* _The problem_
Take the records below and retype them line by line, from the first line through the one containing "red brick B2"; stop there.

* _Records provided_
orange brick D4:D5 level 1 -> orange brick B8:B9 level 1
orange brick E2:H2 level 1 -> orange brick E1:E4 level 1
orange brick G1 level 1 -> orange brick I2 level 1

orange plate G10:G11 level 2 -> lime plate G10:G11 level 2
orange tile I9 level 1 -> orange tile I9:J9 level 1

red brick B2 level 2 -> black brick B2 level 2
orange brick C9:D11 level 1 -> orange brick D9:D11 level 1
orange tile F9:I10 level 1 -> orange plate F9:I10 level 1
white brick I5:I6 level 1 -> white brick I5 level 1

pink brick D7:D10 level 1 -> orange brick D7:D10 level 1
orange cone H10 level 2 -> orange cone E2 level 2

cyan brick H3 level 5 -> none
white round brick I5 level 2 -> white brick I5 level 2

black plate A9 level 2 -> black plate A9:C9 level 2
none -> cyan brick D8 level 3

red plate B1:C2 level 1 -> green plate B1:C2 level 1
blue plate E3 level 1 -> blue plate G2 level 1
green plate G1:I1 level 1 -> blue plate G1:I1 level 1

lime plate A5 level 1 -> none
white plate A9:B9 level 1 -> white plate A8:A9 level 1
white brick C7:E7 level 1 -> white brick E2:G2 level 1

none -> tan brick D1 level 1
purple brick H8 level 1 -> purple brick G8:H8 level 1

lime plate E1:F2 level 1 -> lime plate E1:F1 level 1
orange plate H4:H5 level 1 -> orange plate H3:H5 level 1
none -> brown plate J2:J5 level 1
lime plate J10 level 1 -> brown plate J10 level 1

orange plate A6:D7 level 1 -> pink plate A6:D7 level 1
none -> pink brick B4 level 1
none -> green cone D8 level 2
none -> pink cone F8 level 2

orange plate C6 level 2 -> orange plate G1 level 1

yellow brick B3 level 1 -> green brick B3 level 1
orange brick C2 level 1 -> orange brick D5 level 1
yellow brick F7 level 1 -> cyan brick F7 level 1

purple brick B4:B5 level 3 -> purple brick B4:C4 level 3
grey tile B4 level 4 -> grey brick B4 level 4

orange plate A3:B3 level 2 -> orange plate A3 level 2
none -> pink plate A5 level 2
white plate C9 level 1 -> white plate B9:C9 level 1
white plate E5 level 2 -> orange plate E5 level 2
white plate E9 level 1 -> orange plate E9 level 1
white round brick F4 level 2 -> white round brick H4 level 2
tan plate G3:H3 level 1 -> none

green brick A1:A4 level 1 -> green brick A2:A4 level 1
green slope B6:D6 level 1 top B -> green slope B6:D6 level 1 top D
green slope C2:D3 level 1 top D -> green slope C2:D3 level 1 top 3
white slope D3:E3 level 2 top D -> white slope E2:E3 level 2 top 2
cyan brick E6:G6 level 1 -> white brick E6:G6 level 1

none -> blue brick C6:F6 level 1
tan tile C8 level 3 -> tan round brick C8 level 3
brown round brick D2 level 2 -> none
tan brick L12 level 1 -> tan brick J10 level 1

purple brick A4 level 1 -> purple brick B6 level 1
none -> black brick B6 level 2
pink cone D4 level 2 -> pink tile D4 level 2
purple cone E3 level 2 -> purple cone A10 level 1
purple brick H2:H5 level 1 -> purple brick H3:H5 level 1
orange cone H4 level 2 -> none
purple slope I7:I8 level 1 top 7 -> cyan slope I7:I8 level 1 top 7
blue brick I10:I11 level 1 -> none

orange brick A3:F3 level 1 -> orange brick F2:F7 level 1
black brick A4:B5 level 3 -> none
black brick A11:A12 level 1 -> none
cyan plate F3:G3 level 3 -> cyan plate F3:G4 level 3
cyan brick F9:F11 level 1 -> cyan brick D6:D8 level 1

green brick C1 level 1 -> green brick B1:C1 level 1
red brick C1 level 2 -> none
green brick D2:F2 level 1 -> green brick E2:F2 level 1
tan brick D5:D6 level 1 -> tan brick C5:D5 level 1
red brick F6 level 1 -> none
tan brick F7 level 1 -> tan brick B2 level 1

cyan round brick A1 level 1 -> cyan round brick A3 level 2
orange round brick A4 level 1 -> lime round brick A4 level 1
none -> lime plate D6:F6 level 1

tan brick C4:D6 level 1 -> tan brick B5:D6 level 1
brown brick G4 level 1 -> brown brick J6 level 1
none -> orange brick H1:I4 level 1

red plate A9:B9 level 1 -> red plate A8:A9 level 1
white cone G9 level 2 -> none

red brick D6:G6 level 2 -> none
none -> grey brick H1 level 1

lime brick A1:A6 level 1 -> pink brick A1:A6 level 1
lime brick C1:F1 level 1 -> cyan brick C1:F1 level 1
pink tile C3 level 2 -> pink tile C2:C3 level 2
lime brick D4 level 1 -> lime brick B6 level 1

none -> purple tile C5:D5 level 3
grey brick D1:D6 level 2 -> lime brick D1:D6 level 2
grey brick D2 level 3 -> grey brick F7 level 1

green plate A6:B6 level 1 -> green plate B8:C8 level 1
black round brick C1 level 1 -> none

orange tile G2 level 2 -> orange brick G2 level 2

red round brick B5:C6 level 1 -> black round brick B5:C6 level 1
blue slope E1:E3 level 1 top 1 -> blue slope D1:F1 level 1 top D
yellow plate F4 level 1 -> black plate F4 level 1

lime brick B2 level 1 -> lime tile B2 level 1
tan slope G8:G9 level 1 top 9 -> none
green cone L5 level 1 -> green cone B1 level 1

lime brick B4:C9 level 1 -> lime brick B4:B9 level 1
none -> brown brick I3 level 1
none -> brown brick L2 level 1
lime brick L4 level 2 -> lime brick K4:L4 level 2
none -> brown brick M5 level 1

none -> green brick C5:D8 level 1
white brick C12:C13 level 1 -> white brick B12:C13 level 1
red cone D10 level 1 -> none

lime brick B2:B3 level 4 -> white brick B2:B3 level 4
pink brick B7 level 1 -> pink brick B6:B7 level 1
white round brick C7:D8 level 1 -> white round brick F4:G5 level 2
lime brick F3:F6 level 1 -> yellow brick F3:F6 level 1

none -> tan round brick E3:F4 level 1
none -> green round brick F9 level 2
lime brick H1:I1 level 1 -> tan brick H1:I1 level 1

* _Solved exercise_
orange brick D4:D5 level 1 -> orange brick B8:B9 level 1
orange brick E2:H2 level 1 -> orange brick E1:E4 level 1
orange brick G1 level 1 -> orange brick I2 level 1

orange plate G10:G11 level 2 -> lime plate G10:G11 level 2
orange tile I9 level 1 -> orange tile I9:J9 level 1

red brick B2 level 2 -> black brick B2 level 2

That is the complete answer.